Records drawn from a dataset
+++

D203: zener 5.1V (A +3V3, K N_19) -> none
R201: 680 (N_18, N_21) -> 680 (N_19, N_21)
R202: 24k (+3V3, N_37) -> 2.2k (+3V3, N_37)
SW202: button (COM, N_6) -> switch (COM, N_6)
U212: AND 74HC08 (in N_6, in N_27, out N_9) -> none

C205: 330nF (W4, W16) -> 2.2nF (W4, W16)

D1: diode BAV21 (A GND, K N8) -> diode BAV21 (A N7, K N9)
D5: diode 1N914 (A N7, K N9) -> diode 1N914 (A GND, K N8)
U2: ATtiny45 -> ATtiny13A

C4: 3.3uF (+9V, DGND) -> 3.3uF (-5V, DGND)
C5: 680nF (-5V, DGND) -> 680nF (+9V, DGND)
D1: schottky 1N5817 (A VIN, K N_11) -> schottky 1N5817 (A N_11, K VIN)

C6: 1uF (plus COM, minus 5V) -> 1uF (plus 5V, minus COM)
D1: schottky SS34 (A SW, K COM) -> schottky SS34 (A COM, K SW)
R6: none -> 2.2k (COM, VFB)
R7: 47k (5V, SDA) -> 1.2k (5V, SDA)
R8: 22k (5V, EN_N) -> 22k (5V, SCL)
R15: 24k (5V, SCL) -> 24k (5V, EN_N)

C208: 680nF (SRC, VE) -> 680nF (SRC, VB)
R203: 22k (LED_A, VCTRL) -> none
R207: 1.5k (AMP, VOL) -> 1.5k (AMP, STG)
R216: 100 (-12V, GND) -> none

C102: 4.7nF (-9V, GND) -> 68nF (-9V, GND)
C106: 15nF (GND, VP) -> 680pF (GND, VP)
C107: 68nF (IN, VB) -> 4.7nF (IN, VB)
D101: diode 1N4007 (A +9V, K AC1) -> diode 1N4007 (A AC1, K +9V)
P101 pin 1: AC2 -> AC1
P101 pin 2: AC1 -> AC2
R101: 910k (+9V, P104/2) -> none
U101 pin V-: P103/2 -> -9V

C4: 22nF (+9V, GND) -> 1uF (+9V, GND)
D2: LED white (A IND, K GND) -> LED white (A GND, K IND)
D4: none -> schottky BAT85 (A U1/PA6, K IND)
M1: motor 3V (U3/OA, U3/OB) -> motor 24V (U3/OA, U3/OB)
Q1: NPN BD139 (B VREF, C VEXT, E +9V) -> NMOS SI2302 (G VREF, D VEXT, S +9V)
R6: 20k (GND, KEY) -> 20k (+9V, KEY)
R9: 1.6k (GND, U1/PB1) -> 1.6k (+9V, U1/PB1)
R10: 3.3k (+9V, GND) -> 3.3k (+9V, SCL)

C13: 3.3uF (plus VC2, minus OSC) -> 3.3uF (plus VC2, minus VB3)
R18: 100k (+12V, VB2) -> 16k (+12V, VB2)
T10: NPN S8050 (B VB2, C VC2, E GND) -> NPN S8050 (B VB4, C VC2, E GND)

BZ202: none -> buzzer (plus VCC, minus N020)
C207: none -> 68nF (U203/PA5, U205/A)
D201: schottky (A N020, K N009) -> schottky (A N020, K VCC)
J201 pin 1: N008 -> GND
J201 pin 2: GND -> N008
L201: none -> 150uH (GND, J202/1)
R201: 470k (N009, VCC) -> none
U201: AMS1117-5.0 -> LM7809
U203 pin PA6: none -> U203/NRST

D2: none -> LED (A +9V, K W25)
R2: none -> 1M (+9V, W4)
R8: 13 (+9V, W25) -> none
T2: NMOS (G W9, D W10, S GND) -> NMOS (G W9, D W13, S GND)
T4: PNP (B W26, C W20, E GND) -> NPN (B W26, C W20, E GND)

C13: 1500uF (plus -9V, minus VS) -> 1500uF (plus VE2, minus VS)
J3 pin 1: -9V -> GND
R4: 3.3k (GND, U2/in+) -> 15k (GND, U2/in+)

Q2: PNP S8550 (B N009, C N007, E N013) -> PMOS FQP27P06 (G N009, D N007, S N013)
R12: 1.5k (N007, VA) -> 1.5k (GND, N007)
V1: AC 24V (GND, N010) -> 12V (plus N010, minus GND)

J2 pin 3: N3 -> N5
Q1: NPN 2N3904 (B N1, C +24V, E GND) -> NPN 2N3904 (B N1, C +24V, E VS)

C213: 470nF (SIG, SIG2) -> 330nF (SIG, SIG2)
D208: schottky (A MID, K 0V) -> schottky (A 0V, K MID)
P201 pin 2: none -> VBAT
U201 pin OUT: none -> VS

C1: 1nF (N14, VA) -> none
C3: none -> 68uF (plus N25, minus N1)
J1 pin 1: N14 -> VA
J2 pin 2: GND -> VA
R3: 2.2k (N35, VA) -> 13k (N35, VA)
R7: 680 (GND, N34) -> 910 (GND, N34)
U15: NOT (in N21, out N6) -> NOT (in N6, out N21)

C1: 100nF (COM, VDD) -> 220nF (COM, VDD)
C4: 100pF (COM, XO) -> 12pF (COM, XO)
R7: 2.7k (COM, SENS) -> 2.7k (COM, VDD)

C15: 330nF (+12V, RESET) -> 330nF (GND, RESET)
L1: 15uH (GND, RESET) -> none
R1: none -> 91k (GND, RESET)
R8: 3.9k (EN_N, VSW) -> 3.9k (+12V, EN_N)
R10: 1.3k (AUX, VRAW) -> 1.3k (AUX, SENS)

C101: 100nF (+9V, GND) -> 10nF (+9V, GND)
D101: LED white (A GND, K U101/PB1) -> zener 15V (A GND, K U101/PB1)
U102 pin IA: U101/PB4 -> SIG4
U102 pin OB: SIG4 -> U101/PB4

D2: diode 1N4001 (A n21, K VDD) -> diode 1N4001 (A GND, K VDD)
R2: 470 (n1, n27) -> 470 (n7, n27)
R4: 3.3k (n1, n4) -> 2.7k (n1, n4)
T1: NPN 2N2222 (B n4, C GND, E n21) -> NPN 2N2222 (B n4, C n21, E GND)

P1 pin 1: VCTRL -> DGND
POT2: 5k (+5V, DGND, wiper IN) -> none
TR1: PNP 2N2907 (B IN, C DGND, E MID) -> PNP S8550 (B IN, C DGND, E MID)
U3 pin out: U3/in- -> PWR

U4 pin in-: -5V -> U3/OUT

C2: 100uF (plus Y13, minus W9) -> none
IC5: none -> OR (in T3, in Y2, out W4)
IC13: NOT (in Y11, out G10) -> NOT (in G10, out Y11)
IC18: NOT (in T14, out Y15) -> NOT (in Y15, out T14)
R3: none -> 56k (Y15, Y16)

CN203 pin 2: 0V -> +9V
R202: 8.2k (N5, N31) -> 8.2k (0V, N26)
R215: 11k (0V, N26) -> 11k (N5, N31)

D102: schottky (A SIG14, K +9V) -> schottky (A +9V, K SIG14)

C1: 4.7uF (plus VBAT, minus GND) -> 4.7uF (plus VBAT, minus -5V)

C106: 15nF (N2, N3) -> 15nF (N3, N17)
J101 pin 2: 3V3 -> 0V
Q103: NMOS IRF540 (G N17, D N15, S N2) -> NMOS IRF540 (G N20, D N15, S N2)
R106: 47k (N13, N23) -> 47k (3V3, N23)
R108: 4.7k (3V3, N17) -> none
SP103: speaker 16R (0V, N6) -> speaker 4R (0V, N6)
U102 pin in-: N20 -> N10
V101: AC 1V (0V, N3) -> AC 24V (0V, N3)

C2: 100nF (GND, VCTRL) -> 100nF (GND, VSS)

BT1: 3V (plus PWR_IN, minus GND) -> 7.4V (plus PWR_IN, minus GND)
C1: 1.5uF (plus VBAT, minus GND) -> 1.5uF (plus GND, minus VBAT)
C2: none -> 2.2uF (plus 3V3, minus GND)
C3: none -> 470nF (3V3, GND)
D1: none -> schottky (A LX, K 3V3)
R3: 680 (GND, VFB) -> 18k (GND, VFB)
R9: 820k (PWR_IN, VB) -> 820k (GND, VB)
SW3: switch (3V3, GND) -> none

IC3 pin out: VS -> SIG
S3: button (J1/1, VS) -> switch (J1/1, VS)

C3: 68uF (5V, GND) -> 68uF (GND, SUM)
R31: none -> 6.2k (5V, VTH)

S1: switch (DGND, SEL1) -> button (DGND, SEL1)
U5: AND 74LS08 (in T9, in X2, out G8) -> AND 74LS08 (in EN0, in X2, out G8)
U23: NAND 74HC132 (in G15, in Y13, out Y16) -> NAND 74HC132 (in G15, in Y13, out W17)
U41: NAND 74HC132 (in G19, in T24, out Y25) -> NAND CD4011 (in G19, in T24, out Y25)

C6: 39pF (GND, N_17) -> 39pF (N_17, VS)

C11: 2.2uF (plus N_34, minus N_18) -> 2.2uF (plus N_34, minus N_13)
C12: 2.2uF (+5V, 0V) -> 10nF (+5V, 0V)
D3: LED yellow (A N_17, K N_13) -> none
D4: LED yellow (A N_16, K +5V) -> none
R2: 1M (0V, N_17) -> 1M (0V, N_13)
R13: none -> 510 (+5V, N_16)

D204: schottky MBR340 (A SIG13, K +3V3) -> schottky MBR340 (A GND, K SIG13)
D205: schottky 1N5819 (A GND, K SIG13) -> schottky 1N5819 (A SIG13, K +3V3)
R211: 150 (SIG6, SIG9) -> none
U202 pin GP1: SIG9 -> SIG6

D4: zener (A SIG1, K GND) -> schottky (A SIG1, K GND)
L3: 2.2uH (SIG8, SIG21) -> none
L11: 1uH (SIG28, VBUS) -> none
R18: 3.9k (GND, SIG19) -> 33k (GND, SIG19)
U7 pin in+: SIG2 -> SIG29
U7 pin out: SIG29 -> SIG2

+++

=== To do ===
Read the data above. Pull out each line in which the string "schottky" appears.

=== Task response ===
D1: schottky 1N5817 (A VIN, K N_11) -> schottky 1N5817 (A N_11, K VIN)
D1: schottky SS34 (A SW, K COM) -> schottky SS34 (A COM, K SW)
D4: none -> schottky BAT85 (A U1/PA6, K IND)
D201: schottky (A N020, K N009) -> schottky (A N020, K VCC)
D208: schottky (A MID, K 0V) -> schottky (A 0V, K MID)
D102: schottky (A SIG14, K +9V) -> schottky (A +9V, K SIG14)
D1: none -> schottky (A LX, K 3V3)
D204: schottky MBR340 (A SIG13, K +3V3) -> schottky MBR340 (A GND, K SIG13)
D205: schottky 1N5819 (A GND, K SIG13) -> schottky 1N5819 (A SIG13, K +3V3)
D4: zener (A SIG1, K GND) -> schottky (A SIG1, K GND)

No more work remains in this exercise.